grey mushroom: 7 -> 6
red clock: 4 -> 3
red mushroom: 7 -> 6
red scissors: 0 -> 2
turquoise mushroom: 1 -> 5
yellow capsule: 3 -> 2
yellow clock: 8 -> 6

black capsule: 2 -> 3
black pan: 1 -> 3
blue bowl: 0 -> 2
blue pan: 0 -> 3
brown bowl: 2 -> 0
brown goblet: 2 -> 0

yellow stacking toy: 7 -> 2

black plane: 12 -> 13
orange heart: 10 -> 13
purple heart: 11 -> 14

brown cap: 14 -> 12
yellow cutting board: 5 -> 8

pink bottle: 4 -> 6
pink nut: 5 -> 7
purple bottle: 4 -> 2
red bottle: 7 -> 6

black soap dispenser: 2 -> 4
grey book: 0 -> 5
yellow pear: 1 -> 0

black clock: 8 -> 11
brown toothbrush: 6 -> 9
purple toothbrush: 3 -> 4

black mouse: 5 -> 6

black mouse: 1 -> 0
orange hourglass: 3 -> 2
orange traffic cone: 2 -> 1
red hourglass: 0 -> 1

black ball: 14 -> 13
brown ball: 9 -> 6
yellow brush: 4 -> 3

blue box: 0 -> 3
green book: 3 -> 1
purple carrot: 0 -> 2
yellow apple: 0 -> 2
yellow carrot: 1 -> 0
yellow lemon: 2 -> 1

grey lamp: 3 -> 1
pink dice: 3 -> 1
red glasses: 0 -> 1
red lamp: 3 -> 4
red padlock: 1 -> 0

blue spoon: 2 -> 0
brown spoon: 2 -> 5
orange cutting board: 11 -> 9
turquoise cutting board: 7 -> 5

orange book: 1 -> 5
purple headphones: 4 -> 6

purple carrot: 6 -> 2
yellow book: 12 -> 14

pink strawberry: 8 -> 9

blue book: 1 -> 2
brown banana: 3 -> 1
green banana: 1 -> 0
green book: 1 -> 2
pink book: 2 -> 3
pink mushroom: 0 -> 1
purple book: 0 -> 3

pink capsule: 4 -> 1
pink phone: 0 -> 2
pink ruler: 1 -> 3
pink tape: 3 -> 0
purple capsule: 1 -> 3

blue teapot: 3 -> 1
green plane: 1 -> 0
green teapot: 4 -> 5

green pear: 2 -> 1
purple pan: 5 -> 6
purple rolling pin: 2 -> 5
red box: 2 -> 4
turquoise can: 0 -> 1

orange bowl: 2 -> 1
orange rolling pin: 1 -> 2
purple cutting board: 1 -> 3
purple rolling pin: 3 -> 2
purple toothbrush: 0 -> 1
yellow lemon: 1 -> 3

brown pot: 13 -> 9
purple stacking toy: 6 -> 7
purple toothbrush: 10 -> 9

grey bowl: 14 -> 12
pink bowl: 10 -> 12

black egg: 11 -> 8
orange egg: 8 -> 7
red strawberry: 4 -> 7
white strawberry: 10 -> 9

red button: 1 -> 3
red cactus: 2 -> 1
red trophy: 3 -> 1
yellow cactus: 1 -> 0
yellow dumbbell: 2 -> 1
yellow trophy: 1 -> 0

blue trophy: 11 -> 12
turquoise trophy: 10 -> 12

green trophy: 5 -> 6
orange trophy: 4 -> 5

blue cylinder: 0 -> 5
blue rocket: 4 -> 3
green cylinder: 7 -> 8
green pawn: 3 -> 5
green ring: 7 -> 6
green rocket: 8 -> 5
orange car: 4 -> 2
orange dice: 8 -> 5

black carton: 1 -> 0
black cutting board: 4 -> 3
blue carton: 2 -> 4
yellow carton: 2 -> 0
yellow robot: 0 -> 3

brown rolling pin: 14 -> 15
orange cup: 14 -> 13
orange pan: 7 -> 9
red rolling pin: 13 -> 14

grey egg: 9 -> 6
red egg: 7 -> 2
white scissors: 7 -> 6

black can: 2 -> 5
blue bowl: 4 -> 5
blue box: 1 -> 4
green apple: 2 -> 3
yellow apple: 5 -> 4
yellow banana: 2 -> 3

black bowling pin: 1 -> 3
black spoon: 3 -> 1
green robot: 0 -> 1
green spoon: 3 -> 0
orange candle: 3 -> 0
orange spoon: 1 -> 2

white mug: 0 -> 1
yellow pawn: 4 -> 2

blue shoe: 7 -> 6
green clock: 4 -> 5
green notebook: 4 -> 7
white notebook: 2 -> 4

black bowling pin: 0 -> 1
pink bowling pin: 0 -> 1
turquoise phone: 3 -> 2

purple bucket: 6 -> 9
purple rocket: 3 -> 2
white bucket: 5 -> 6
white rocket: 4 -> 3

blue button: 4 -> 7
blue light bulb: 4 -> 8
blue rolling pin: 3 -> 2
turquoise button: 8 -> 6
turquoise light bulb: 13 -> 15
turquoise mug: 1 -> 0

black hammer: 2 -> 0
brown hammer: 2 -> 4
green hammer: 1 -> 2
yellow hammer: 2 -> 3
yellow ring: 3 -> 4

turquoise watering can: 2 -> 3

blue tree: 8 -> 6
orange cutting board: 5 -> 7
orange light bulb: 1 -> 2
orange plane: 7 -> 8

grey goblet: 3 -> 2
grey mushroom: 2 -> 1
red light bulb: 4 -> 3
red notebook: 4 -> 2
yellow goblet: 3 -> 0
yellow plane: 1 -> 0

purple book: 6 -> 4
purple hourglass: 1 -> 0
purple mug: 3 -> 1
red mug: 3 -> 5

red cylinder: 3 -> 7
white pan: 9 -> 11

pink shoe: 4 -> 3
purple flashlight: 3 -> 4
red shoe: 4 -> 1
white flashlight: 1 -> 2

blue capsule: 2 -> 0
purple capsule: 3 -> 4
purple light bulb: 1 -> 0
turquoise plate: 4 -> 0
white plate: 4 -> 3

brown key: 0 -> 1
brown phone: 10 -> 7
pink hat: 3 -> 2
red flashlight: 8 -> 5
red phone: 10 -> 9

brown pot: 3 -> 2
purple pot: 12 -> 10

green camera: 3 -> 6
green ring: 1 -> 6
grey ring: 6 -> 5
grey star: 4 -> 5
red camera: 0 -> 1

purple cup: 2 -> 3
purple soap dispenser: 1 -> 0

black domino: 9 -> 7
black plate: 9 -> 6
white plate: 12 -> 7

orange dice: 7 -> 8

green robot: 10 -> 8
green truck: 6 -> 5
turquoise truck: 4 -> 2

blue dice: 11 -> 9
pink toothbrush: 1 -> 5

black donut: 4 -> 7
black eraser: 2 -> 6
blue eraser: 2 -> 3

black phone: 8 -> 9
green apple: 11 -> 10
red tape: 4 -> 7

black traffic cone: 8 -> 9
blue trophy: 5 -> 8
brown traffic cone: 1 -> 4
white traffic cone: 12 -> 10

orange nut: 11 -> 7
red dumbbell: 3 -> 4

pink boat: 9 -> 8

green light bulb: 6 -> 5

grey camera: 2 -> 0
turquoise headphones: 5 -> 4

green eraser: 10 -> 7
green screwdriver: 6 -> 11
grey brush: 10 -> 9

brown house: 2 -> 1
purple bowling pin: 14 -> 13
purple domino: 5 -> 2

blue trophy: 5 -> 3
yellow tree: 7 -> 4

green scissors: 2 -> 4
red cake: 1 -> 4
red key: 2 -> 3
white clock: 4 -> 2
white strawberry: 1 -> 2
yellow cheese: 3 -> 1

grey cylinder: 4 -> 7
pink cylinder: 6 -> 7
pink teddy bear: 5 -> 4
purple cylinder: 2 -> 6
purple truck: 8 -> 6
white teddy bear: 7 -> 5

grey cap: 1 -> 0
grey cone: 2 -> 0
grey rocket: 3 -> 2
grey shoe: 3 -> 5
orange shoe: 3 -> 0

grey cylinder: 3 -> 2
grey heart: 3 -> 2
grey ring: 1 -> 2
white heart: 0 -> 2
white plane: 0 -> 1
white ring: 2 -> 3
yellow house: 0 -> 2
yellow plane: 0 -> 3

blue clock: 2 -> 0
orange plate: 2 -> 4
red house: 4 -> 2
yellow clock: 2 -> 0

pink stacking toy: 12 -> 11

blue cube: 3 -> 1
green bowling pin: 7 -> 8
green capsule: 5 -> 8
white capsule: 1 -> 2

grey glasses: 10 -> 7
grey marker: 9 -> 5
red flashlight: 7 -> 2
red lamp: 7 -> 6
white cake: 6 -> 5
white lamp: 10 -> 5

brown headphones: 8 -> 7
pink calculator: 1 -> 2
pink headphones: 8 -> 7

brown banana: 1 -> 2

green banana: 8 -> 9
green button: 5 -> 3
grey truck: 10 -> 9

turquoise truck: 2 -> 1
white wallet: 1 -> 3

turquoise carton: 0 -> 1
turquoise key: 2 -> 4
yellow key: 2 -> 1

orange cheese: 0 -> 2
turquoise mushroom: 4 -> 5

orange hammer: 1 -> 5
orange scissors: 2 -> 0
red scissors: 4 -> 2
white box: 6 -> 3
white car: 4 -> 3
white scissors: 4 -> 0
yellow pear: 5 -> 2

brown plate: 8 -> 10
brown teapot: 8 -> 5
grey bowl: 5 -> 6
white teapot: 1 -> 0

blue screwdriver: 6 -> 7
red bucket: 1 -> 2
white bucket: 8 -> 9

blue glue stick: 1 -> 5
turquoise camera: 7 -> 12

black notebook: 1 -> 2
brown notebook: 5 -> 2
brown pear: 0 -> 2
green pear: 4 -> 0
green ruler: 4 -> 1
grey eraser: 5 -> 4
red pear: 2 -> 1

══════════════════════════════

> [The problem]: Out of the data above, transcribe exactly and only the lines starting with the line that has "red hourglass: 0 -> 1" and going on through the line that has "yellow pawn: 4 -> 2", both included.

> [Worked solution]:
red hourglass: 0 -> 1

black ball: 14 -> 13
brown ball: 9 -> 6
yellow brush: 4 -> 3

blue box: 0 -> 3
green book: 3 -> 1
purple carrot: 0 -> 2
yellow apple: 0 -> 2
yellow carrot: 1 -> 0
yellow lemon: 2 -> 1

grey lamp: 3 -> 1
pink dice: 3 -> 1
red glasses: 0 -> 1
red lamp: 3 -> 4
red padlock: 1 -> 0

blue spoon: 2 -> 0
brown spoon: 2 -> 5
orange cutting board: 11 -> 9
turquoise cutting board: 7 -> 5

orange book: 1 -> 5
purple headphones: 4 -> 6

purple carrot: 6 -> 2
yellow book: 12 -> 14

pink strawberry: 8 -> 9

blue book: 1 -> 2
brown banana: 3 -> 1
green banana: 1 -> 0
green book: 1 -> 2
pink book: 2 -> 3
pink mushroom: 0 -> 1
purple book: 0 -> 3

pink capsule: 4 -> 1
pink phone: 0 -> 2
pink ruler: 1 -> 3
pink tape: 3 -> 0
purple capsule: 1 -> 3

blue teapot: 3 -> 1
green plane: 1 -> 0
green teapot: 4 -> 5

green pear: 2 -> 1
purple pan: 5 -> 6
purple rolling pin: 2 -> 5
red box: 2 -> 4
turquoise can: 0 -> 1

orange bowl: 2 -> 1
orange rolling pin: 1 -> 2
purple cutting board: 1 -> 3
purple rolling pin: 3 -> 2
purple toothbrush: 0 -> 1
yellow lemon: 1 -> 3

brown pot: 13 -> 9
purple stacking toy: 6 -> 7
purple toothbrush: 10 -> 9

grey bowl: 14 -> 12
pink bowl: 10 -> 12

black egg: 11 -> 8
orange egg: 8 -> 7
red strawberry: 4 -> 7
white strawberry: 10 -> 9

red button: 1 -> 3
red cactus: 2 -> 1
red trophy: 3 -> 1
yellow cactus: 1 -> 0
yellow dumbbell: 2 -> 1
yellow trophy: 1 -> 0

blue trophy: 11 -> 12
turquoise trophy: 10 -> 12

green trophy: 5 -> 6
orange trophy: 4 -> 5

blue cylinder: 0 -> 5
blue rocket: 4 -> 3
green cylinder: 7 -> 8
green pawn: 3 -> 5
green ring: 7 -> 6
green rocket: 8 -> 5
orange car: 4 -> 2
orange dice: 8 -> 5

black carton: 1 -> 0
black cutting board: 4 -> 3
blue carton: 2 -> 4
yellow carton: 2 -> 0
yellow robot: 0 -> 3

brown rolling pin: 14 -> 15
orange cup: 14 -> 13
orange pan: 7 -> 9
red rolling pin: 13 -> 14

grey egg: 9 -> 6
red egg: 7 -> 2
white scissors: 7 -> 6

black can: 2 -> 5
blue bowl: 4 -> 5
blue box: 1 -> 4
green apple: 2 -> 3
yellow apple: 5 -> 4
yellow banana: 2 -> 3

black bowling pin: 1 -> 3
black spoon: 3 -> 1
green robot: 0 -> 1
green spoon: 3 -> 0
orange candle: 3 -> 0
orange spoon: 1 -> 2

white mug: 0 -> 1
yellow pawn: 4 -> 2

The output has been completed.